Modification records

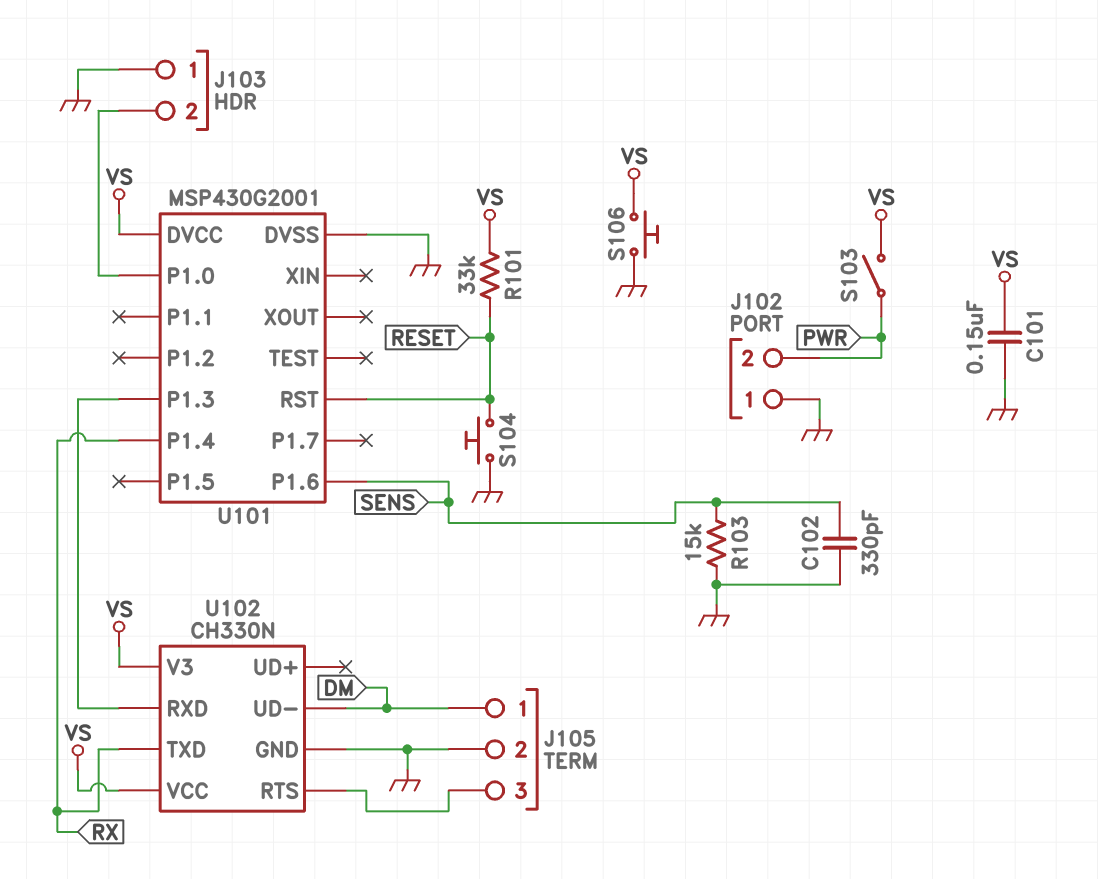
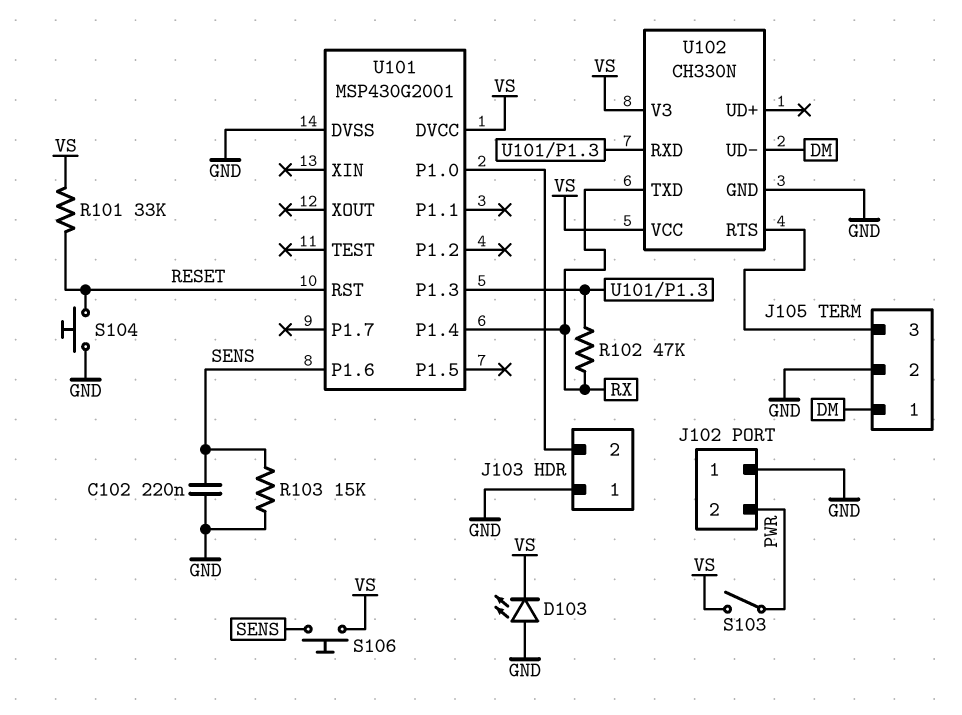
C101: 150nF (GND, VS) -> none
C102: 330pF (GND, SENS) -> 220nF (GND, SENS)
D103: none -> LED (A GND, K VS)
R102: none -> 47k (RX, U101/P1.3)
S106: button (GND, VS) -> button (SENS, VS)

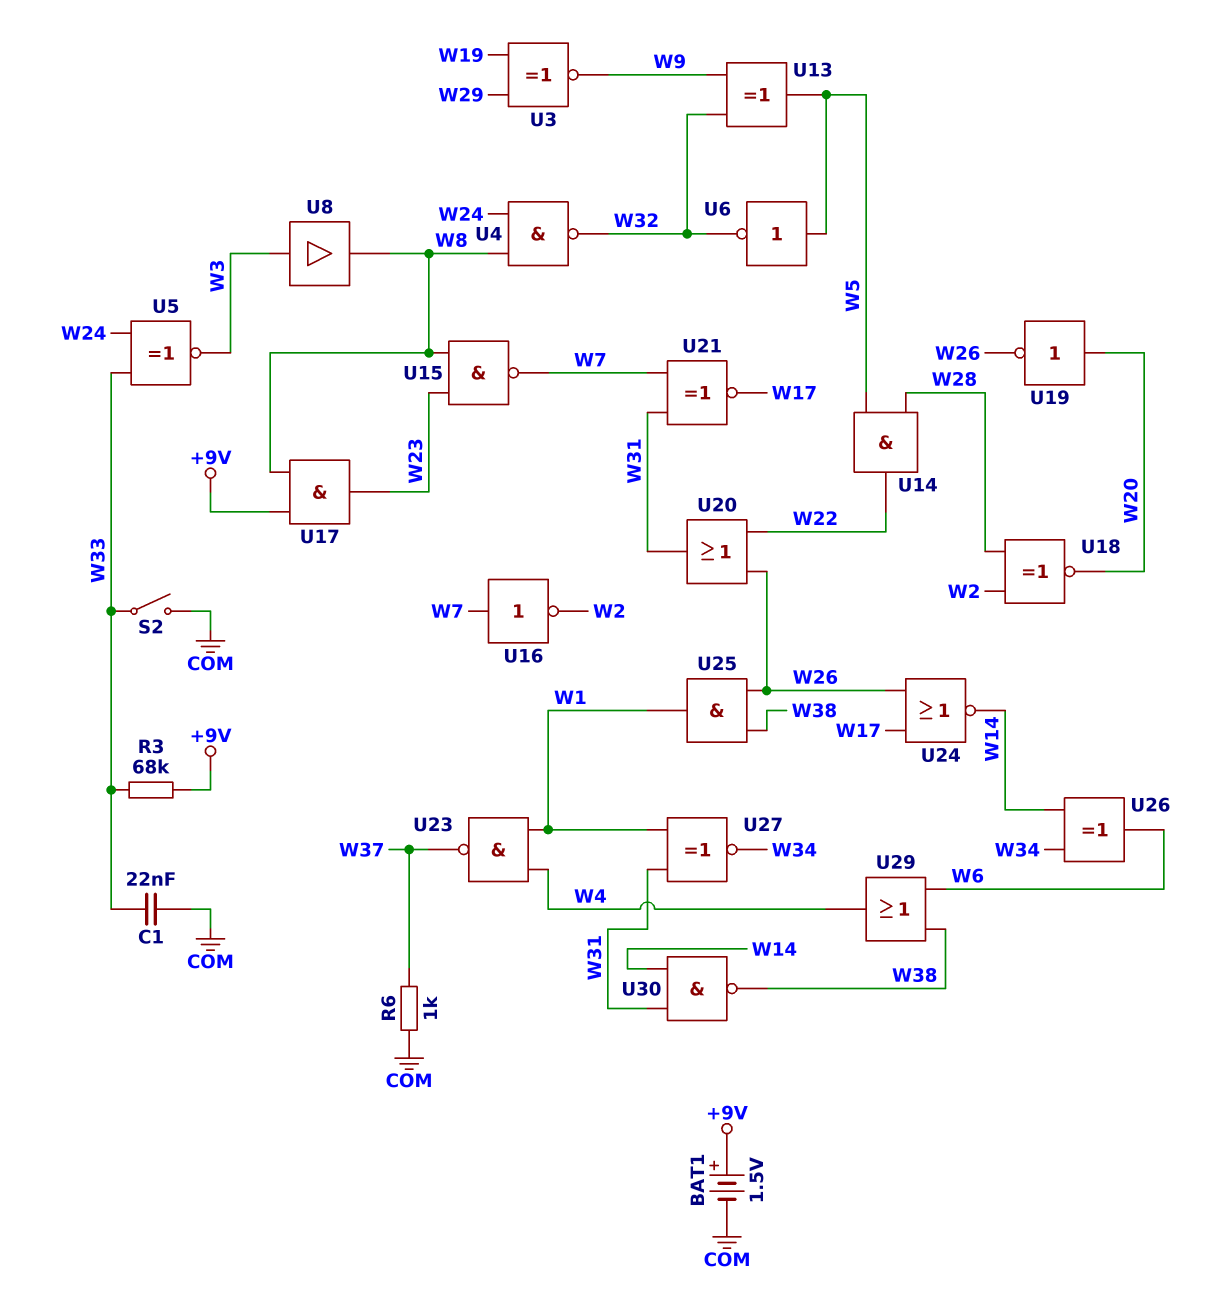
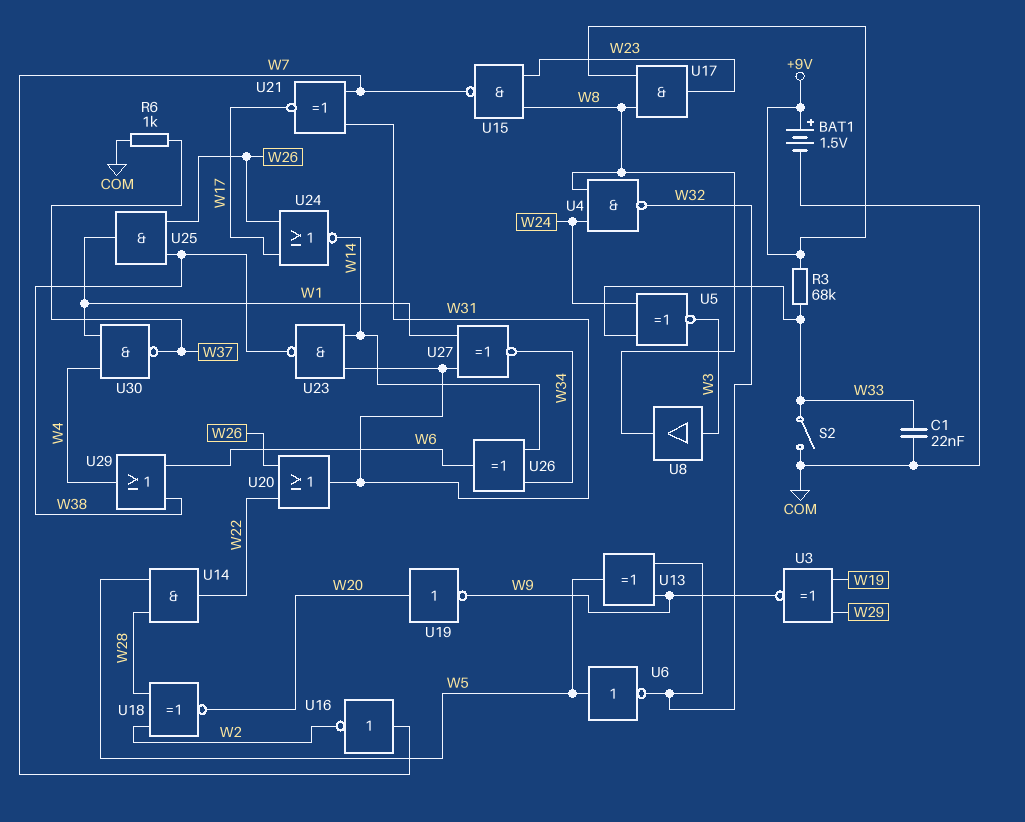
U19: NOT (in W20, out W26) -> NOT (in W20, out W9)
U23: NAND (in W1, in W4, out W37) -> NAND (in W14, in W31, out W38)
U30: NAND (in W14, in W31, out W38) -> NAND (in W1, in W4, out W37)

THE PROBLEM
Copy every line above that holds the word "SENS".

ANSWER TO THIS TASK
C102: 330pF (GND, SENS) -> 220nF (GND, SENS)
S106: button (GND, VS) -> button (SENS, VS)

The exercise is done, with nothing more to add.